EXERCISE DATA -
»»

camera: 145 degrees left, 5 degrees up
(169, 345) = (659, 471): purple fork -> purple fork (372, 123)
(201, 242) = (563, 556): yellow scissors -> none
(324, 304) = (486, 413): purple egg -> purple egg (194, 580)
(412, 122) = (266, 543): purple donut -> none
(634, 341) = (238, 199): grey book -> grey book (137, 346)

««

REQUIRED ACTION - Copy every line above in which the string "none" shows up.

WORKED SOLUTION -
(201, 242) = (563, 556): yellow scissors -> none
(412, 122) = (266, 543): purple donut -> none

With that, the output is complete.